Description of the task:
Put every line of the records below into a Markdown table with the columns Row and Line, numbering the lines in order and leaving out any blank ones.

Saved data records:
## Begin

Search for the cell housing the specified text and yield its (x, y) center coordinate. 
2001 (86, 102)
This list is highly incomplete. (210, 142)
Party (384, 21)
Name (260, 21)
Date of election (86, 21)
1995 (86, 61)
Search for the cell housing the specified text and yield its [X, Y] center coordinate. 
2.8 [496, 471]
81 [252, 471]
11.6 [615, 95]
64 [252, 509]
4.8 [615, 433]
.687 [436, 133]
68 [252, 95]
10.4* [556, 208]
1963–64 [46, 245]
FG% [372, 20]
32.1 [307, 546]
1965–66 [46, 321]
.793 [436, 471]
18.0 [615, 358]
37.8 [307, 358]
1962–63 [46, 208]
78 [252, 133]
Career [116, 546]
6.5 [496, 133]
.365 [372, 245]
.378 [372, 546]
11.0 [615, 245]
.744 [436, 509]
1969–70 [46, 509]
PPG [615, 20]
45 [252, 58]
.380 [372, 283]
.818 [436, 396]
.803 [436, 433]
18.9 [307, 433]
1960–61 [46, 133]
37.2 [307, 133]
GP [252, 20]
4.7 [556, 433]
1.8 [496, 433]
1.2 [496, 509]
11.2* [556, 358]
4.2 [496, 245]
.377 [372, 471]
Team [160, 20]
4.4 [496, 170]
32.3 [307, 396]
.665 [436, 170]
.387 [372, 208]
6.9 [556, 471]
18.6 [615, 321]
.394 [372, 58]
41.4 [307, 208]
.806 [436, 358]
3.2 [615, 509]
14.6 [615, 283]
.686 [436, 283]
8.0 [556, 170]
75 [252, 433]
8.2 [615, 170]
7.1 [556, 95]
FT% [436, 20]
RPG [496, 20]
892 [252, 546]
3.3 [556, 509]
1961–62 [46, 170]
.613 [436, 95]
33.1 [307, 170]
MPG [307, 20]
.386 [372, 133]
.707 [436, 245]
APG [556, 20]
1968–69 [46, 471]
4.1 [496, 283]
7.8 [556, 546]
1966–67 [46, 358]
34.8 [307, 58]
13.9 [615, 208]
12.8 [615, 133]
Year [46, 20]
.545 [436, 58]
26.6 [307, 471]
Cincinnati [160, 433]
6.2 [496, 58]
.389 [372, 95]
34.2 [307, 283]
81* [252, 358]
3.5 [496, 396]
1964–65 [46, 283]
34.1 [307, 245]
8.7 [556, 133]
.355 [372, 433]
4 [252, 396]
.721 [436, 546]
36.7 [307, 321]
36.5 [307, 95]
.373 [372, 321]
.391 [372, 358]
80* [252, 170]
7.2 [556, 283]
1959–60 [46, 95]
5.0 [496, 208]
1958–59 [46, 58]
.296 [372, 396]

## End

Result:
| Row | Line |
|---|---|
| 1 | Search for the cell housing the specified text and yield its (x, y) center coordinate.  |
| 2 | 2001 (86, 102) |
| 3 | This list is highly incomplete. (210, 142) |
| 4 | Party (384, 21) |
| 5 | Name (260, 21) |
| 6 | Date of election (86, 21) |
| 7 | 1995 (86, 61) |
| 8 | Search for the cell housing the specified text and yield its [X, Y] center coordinate.  |
| 9 | 2.8 [496, 471] |
| 10 | 81 [252, 471] |
| 11 | 11.6 [615, 95] |
| 12 | 64 [252, 509] |
| 13 | 4.8 [615, 433] |
| 14 | .687 [436, 133] |
| 15 | 68 [252, 95] |
| 16 | 10.4* [556, 208] |
| 17 | 1963–64 [46, 245] |
| 18 | FG% [372, 20] |
| 19 | 32.1 [307, 546] |
| 20 | 1965–66 [46, 321] |
| 21 | .793 [436, 471] |
| 22 | 18.0 [615, 358] |
| 23 | 37.8 [307, 358] |
| 24 | 1962–63 [46, 208] |
| 25 | 78 [252, 133] |
| 26 | Career [116, 546] |
| 27 | 6.5 [496, 133] |
| 28 | .365 [372, 245] |
| 29 | .378 [372, 546] |
| 30 | 11.0 [615, 245] |
| 31 | .744 [436, 509] |
| 32 | 1969–70 [46, 509] |
| 33 | PPG [615, 20] |
| 34 | 45 [252, 58] |
| 35 | .380 [372, 283] |
| 36 | .818 [436, 396] |
| 37 | .803 [436, 433] |
| 38 | 18.9 [307, 433] |
| 39 | 1960–61 [46, 133] |
| 40 | 37.2 [307, 133] |
| 41 | GP [252, 20] |
| 42 | 4.7 [556, 433] |
| 43 | 1.8 [496, 433] |
| 44 | 1.2 [496, 509] |
| 45 | 11.2* [556, 358] |
| 46 | 4.2 [496, 245] |
| 47 | .377 [372, 471] |
| 48 | Team [160, 20] |
| 49 | 4.4 [496, 170] |
| 50 | 32.3 [307, 396] |
| 51 | .665 [436, 170] |
| 52 | .387 [372, 208] |
| 53 | 6.9 [556, 471] |
| 54 | 18.6 [615, 321] |
| 55 | .394 [372, 58] |
| 56 | 41.4 [307, 208] |
| 57 | .806 [436, 358] |
| 58 | 3.2 [615, 509] |
| 59 | 14.6 [615, 283] |
| 60 | .686 [436, 283] |
| 61 | 8.0 [556, 170] |
| 62 | 75 [252, 433] |
| 63 | 8.2 [615, 170] |
| 64 | 7.1 [556, 95] |
| 65 | FT% [436, 20] |
| 66 | RPG [496, 20] |
| 67 | 892 [252, 546] |
| 68 | 3.3 [556, 509] |
| 69 | 1961–62 [46, 170] |
| 70 | .613 [436, 95] |
| 71 | 33.1 [307, 170] |
| 72 | MPG [307, 20] |
| 73 | .386 [372, 133] |
| 74 | .707 [436, 245] |
| 75 | APG [556, 20] |
| 76 | 1968–69 [46, 471] |
| 77 | 4.1 [496, 283] |
| 78 | 7.8 [556, 546] |
| 79 | 1966–67 [46, 358] |
| 80 | 34.8 [307, 58] |
| 81 | 13.9 [615, 208] |
| 82 | 12.8 [615, 133] |
| 83 | Year [46, 20] |
| 84 | .545 [436, 58] |
| 85 | 26.6 [307, 471] |
| 86 | Cincinnati [160, 433] |
| 87 | 6.2 [496, 58] |
| 88 | .389 [372, 95] |
| 89 | 34.2 [307, 283] |
| 90 | 81* [252, 358] |
| 91 | 3.5 [496, 396] |
| 92 | 1964–65 [46, 283] |
| 93 | 34.1 [307, 245] |
| 94 | 8.7 [556, 133] |
| 95 | .355 [372, 433] |
| 96 | 4 [252, 396] |
| 97 | .721 [436, 546] |
| 98 | 36.7 [307, 321] |
| 99 | 36.5 [307, 95] |
| 100 | .373 [372, 321] |
| 101 | .391 [372, 358] |
| 102 | 80* [252, 170] |
| 103 | 7.2 [556, 283] |
| 104 | 1959–60 [46, 95] |
| 105 | 5.0 [496, 208] |
| 106 | 1958–59 [46, 58] |
| 107 | .296 [372, 396] |